| Information shown |
────────────────

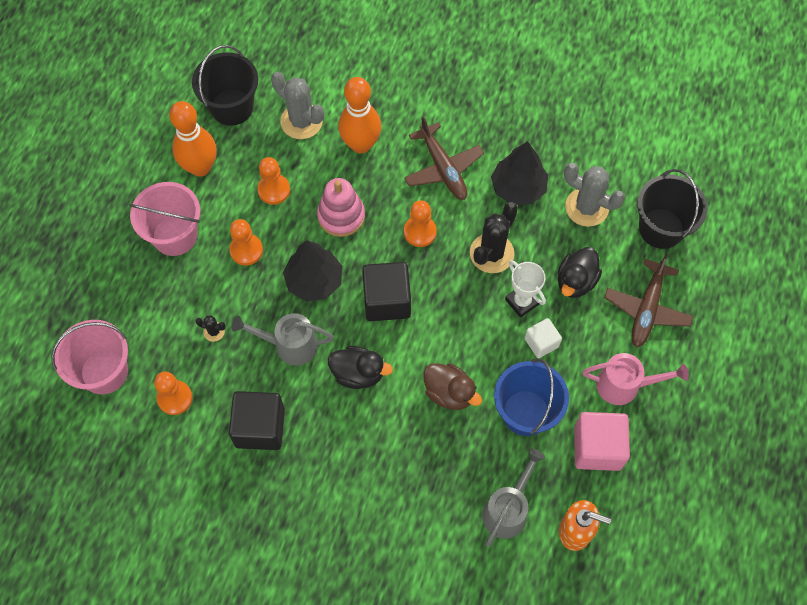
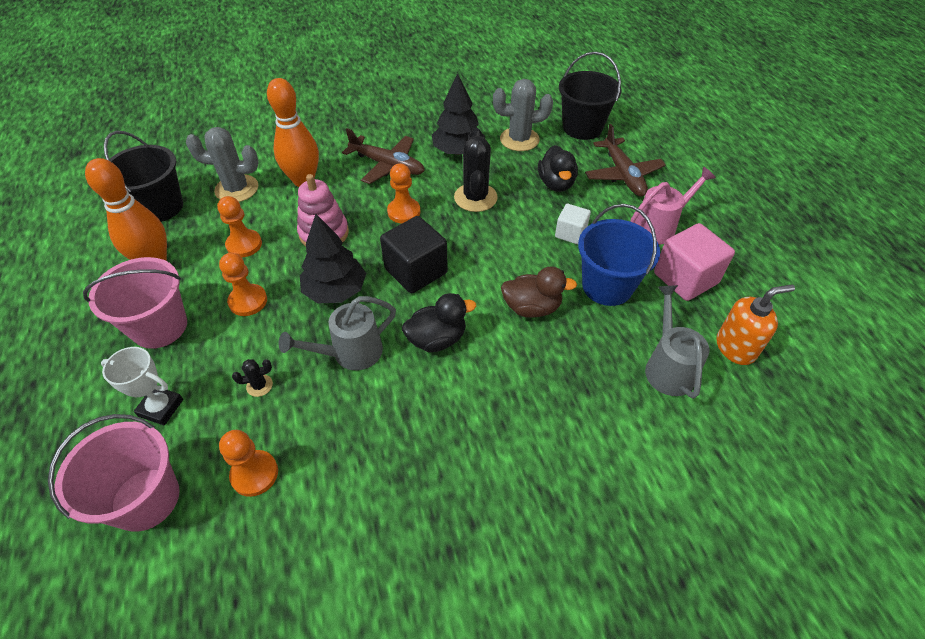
camera: 35 degrees left, 15 degrees down
black cube [229,391,285,450] -> none
white trophy [505,260,546,318] -> white trophy moved to [101,347,183,425]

────────────────

| What needs to be done |
Return the listing above unchanged, apart from dropping its pictures.

| Your solution |
camera: 35 degrees left, 15 degrees down
black cube [229,391,285,450] -> none
white trophy [505,260,546,318] -> white trophy moved to [101,347,183,425]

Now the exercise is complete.